━━━━━ Source information

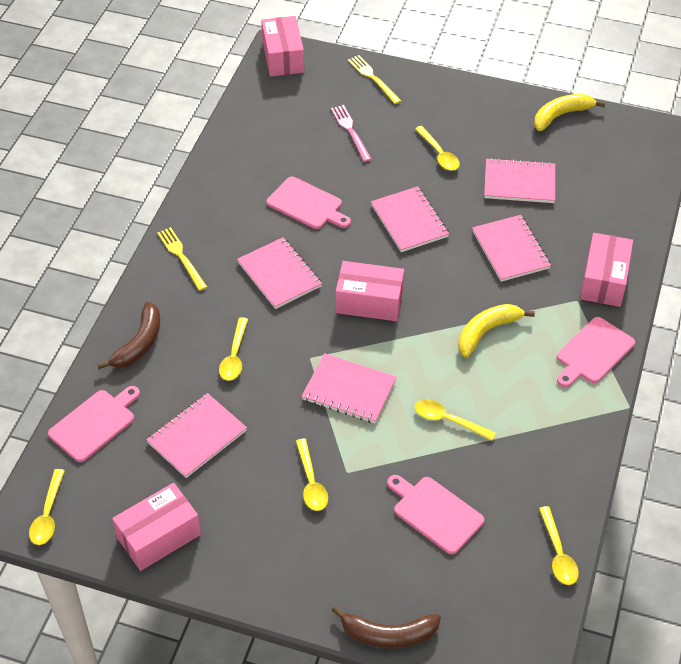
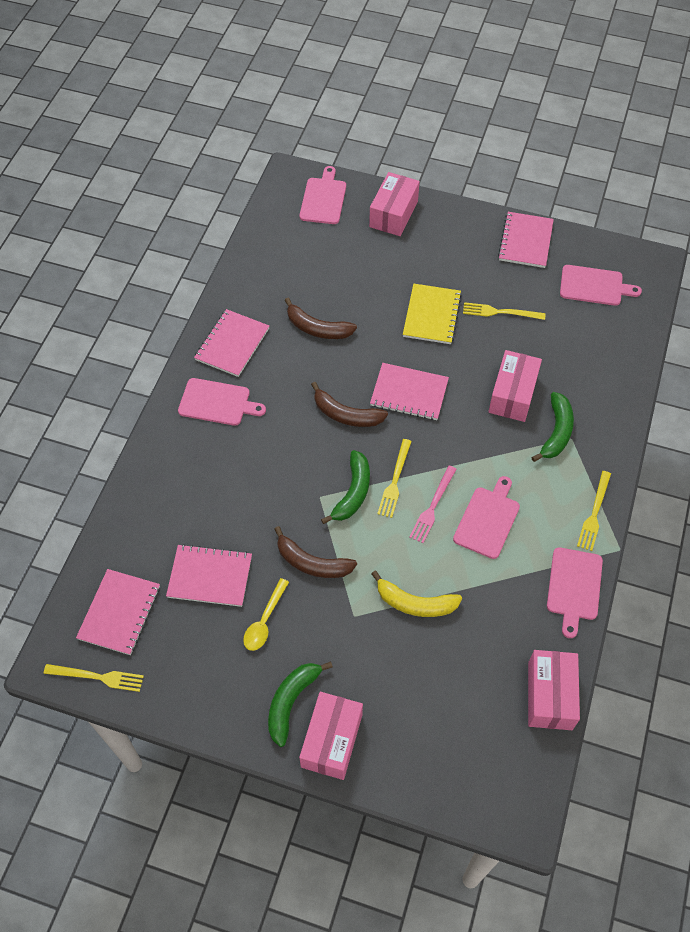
brown banana: 2 -> 3
green banana: 0 -> 3
pink cutting board: 4 -> 5
pink notebook: 6 -> 5
yellow banana: 2 -> 1
yellow fork: 2 -> 4
yellow notebook: 0 -> 1
yellow spoon: 6 -> 1

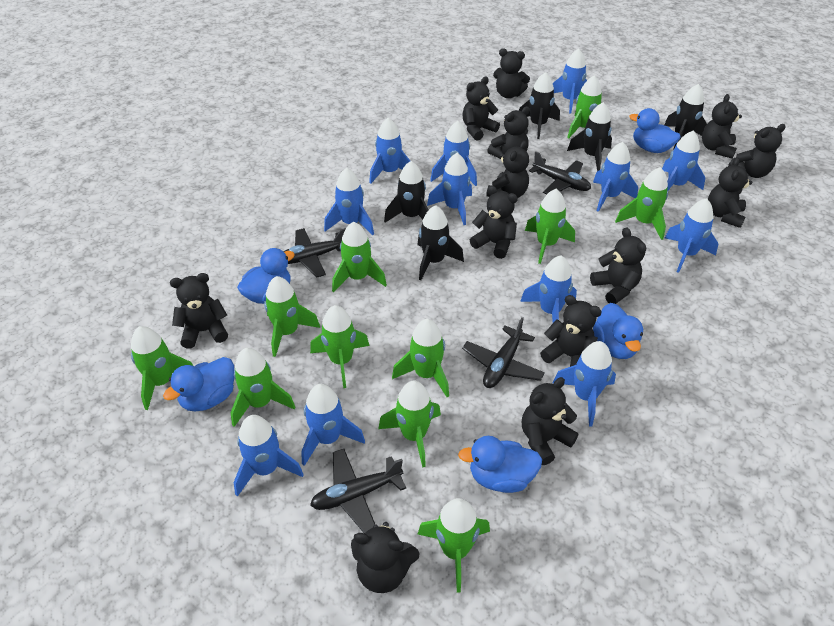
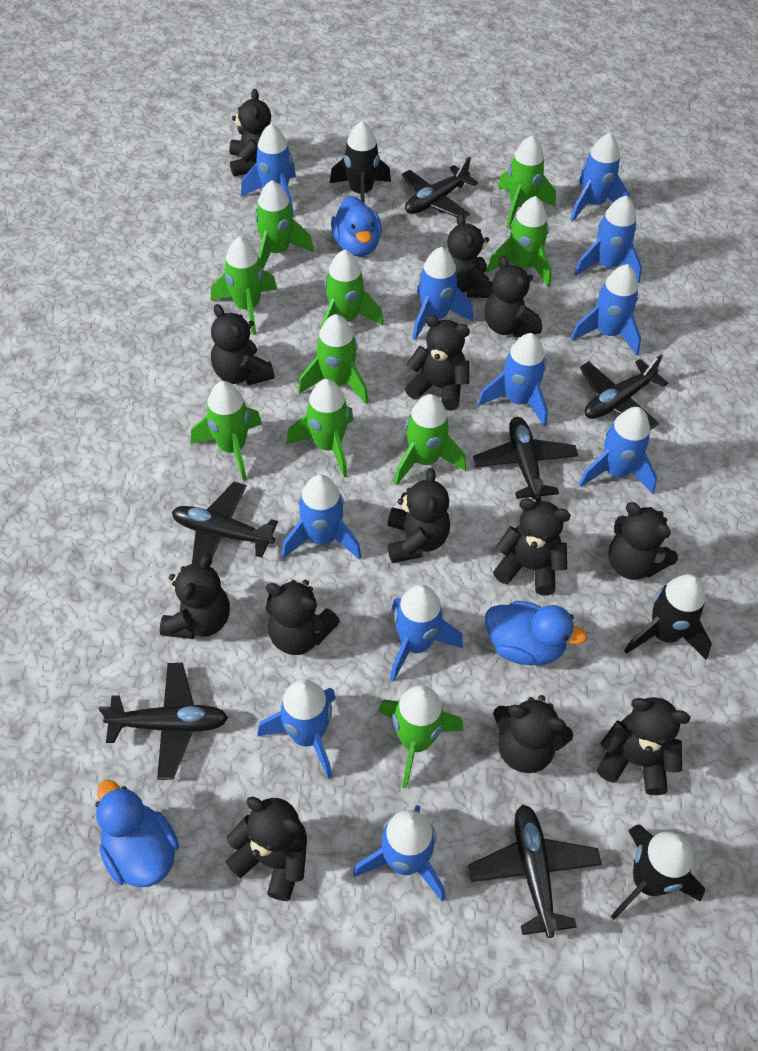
black plane: 4 -> 6
black rocket: 5 -> 3
blue duck: 5 -> 3
blue rocket: 12 -> 11
green rocket: 11 -> 10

━━━━━━━━━━

• _What you will do_:
A verbatim transcription of the listing is expected, with no pictures included.

• _Result of the task_:
brown banana: 2 -> 3
green banana: 0 -> 3
pink cutting board: 4 -> 5
pink notebook: 6 -> 5
yellow banana: 2 -> 1
yellow fork: 2 -> 4
yellow notebook: 0 -> 1
yellow spoon: 6 -> 1

black plane: 4 -> 6
black rocket: 5 -> 3
blue duck: 5 -> 3
blue rocket: 12 -> 11
green rocket: 11 -> 10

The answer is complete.